**Input records:**

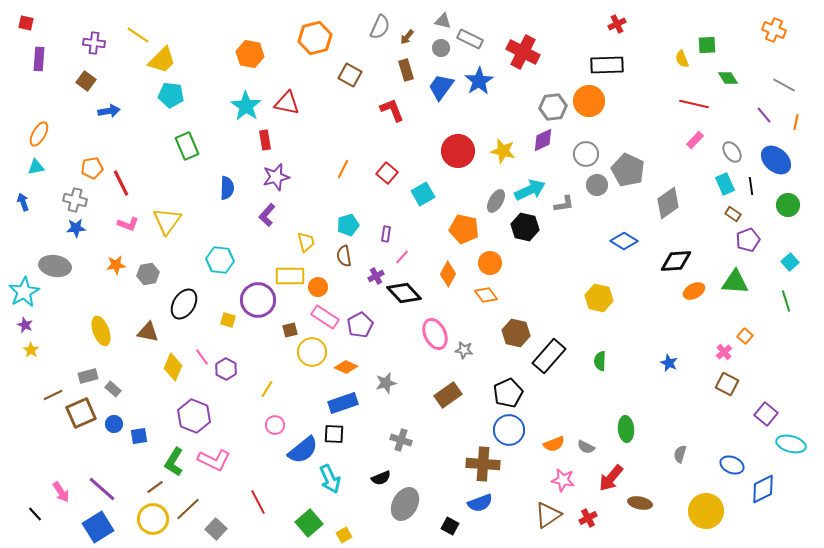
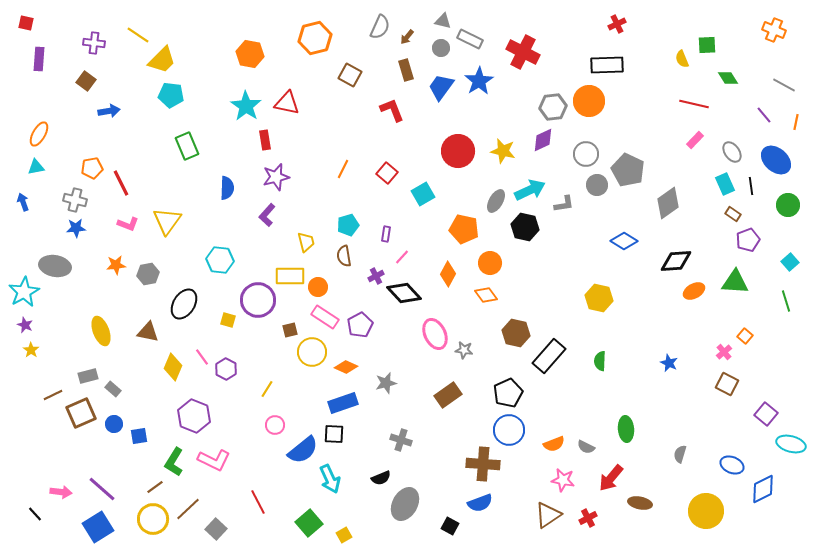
pink arrow at (61, 492): rotated 50 degrees counterclockwise
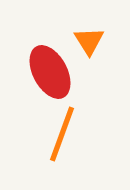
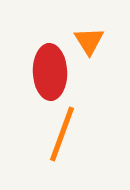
red ellipse: rotated 26 degrees clockwise
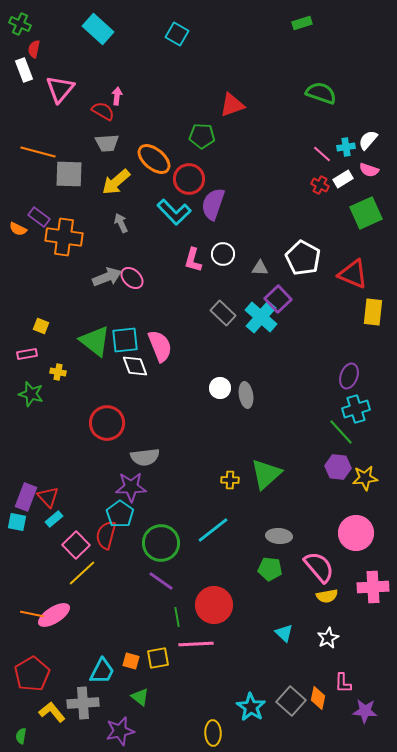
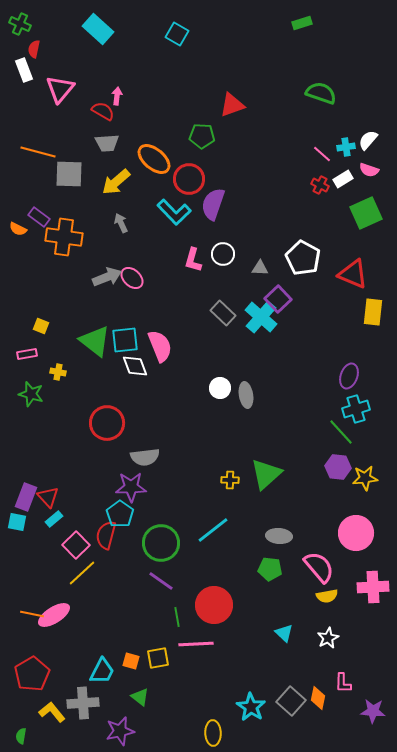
purple star at (365, 711): moved 8 px right
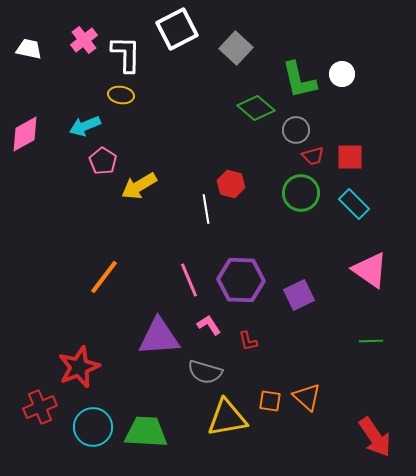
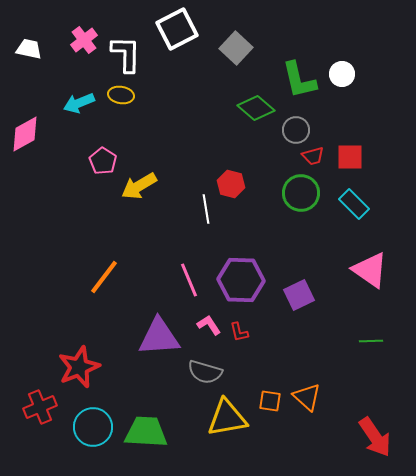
cyan arrow: moved 6 px left, 23 px up
red L-shape: moved 9 px left, 9 px up
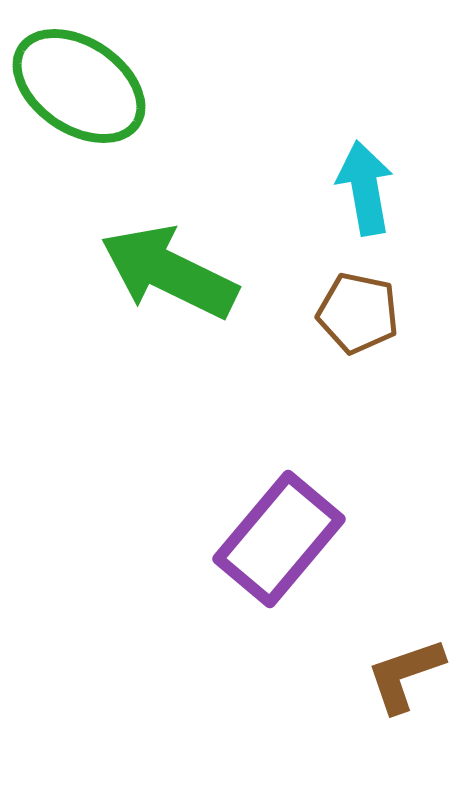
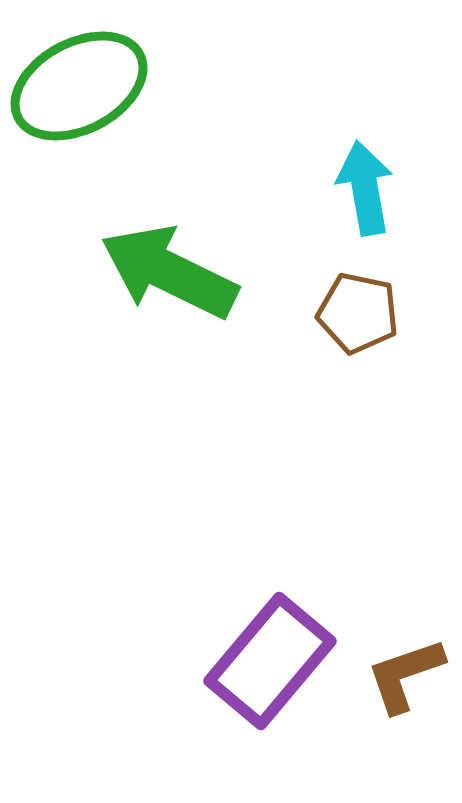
green ellipse: rotated 62 degrees counterclockwise
purple rectangle: moved 9 px left, 122 px down
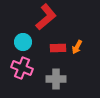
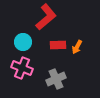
red rectangle: moved 3 px up
gray cross: rotated 24 degrees counterclockwise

**Instructions to follow:** Print the lines from the line containing "red L-shape: moved 9 px left, 9 px up" through the last line of the listing, exactly as they stand, and leave any pictures out.

**Reply:**
red L-shape: moved 9 px left, 9 px up
green ellipse: rotated 62 degrees counterclockwise
purple rectangle: moved 9 px left, 122 px down
red rectangle: moved 3 px up
gray cross: rotated 24 degrees counterclockwise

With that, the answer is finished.